[Opening EXERCISE INPUTS section]

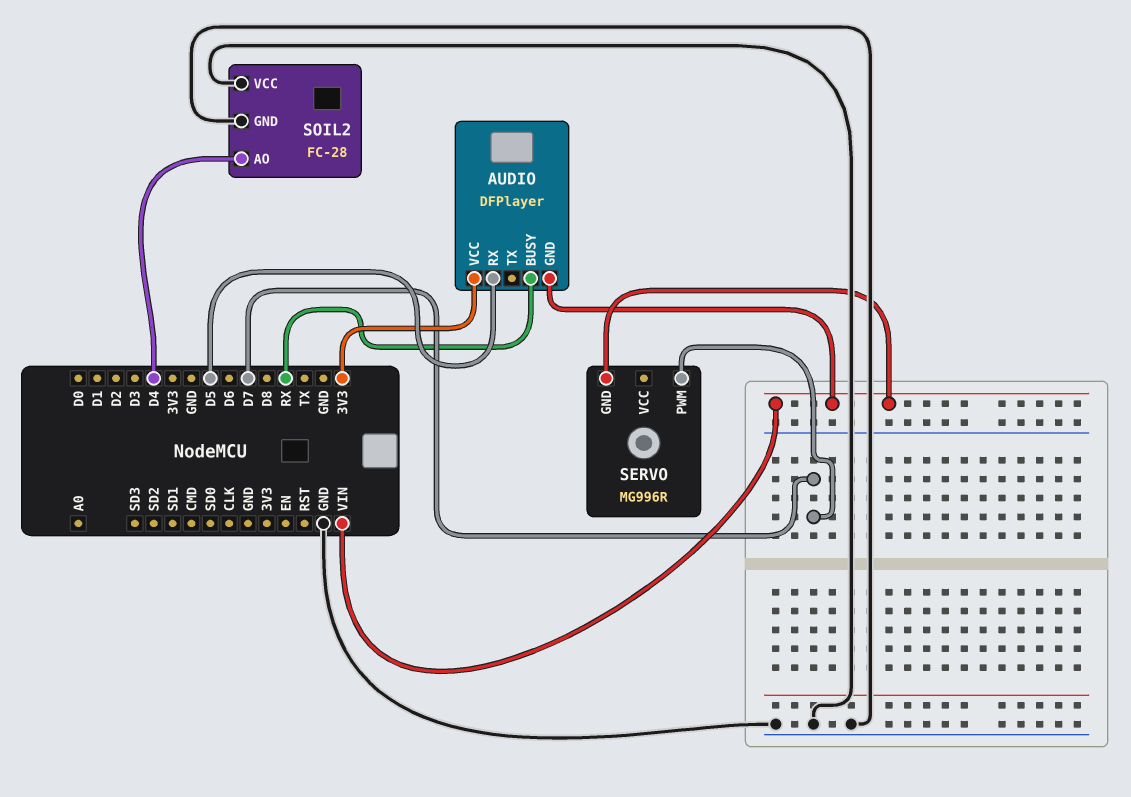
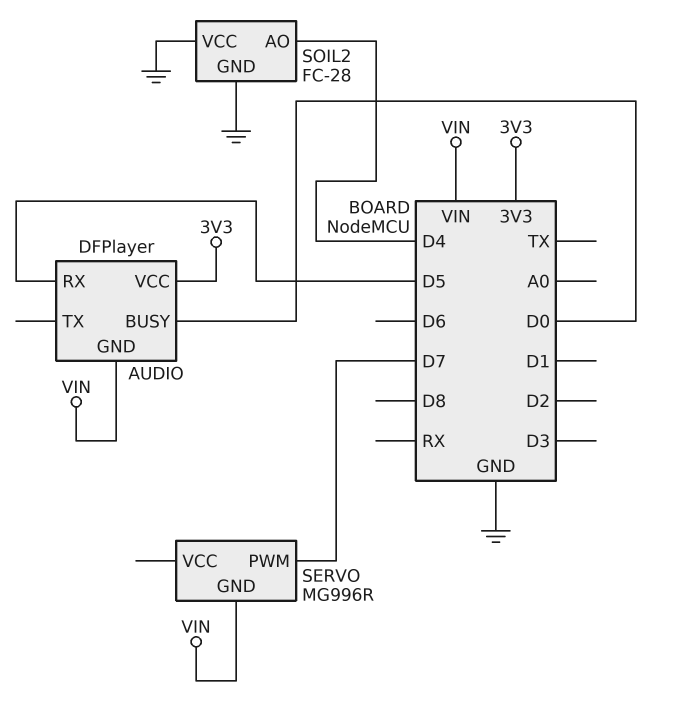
AUDIO pin BUSY: RX -> D0

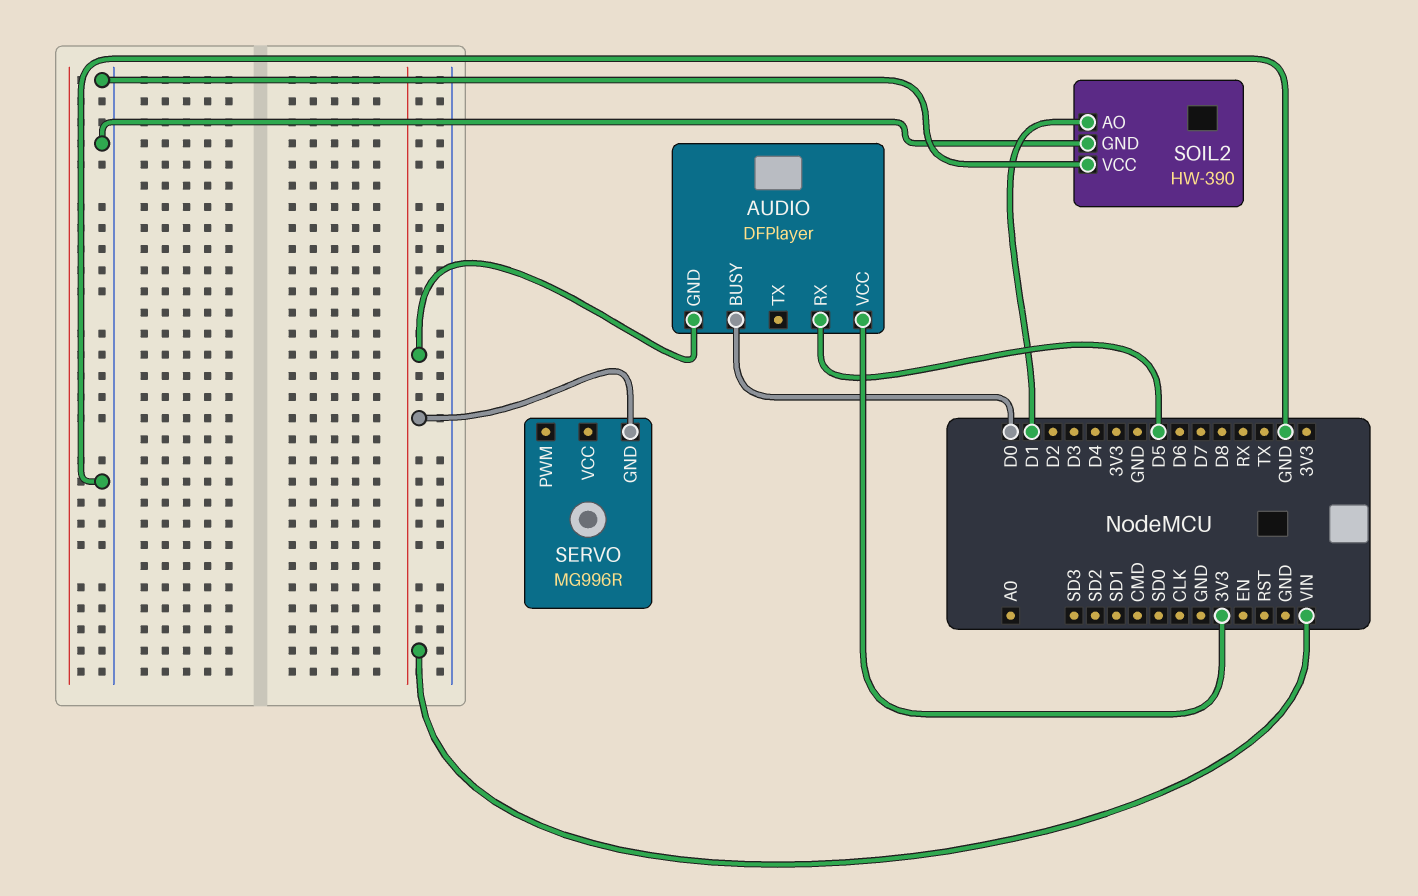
SERVO pin PWM: D7 -> none
SOIL2: FC-28 -> HW-390
SOIL2 pin AO: D4 -> D1

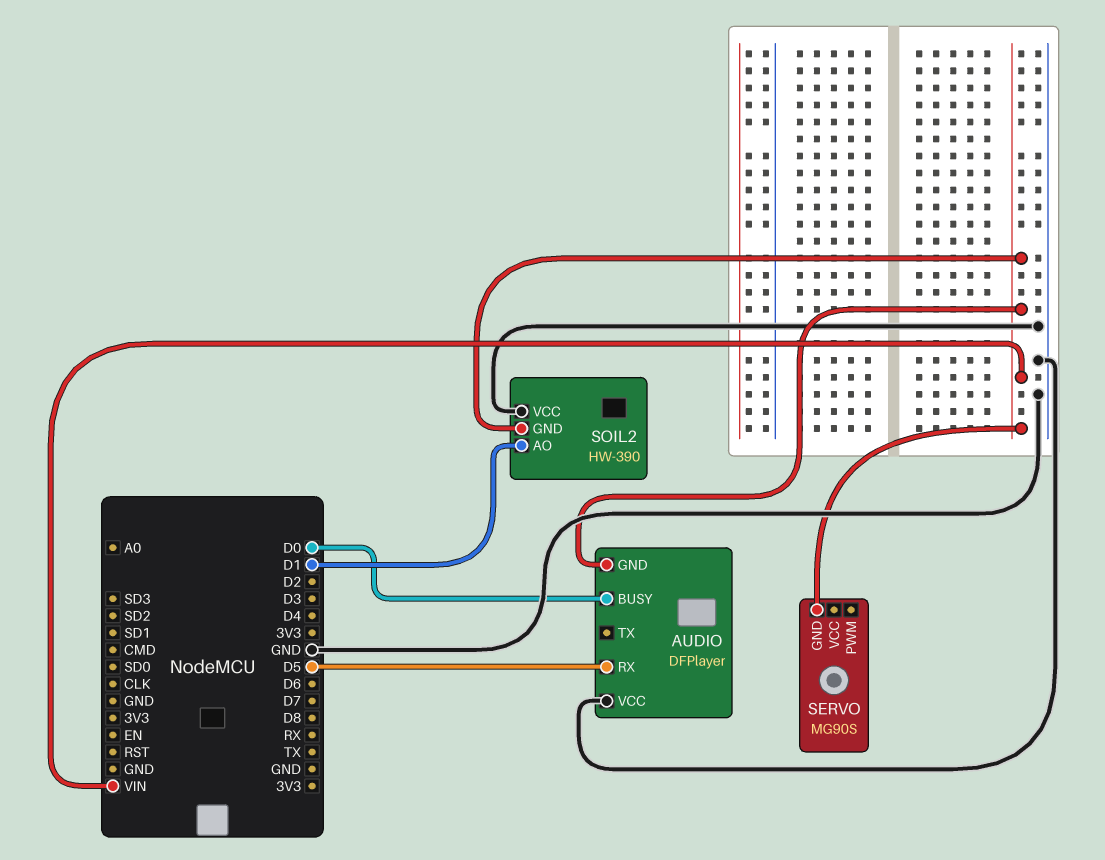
AUDIO pin VCC: 3V3 -> GND
SERVO: MG996R -> MG90S
SOIL2 pin GND: GND -> VIN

[Closing EXERCISE INPUTS section]

From the line with "AUDIO pin VCC: 3V3 -> GND" to the final line of the entries above, return every line exactly as written.

AUDIO pin VCC: 3V3 -> GND
SERVO: MG996R -> MG90S
SOIL2 pin GND: GND -> VIN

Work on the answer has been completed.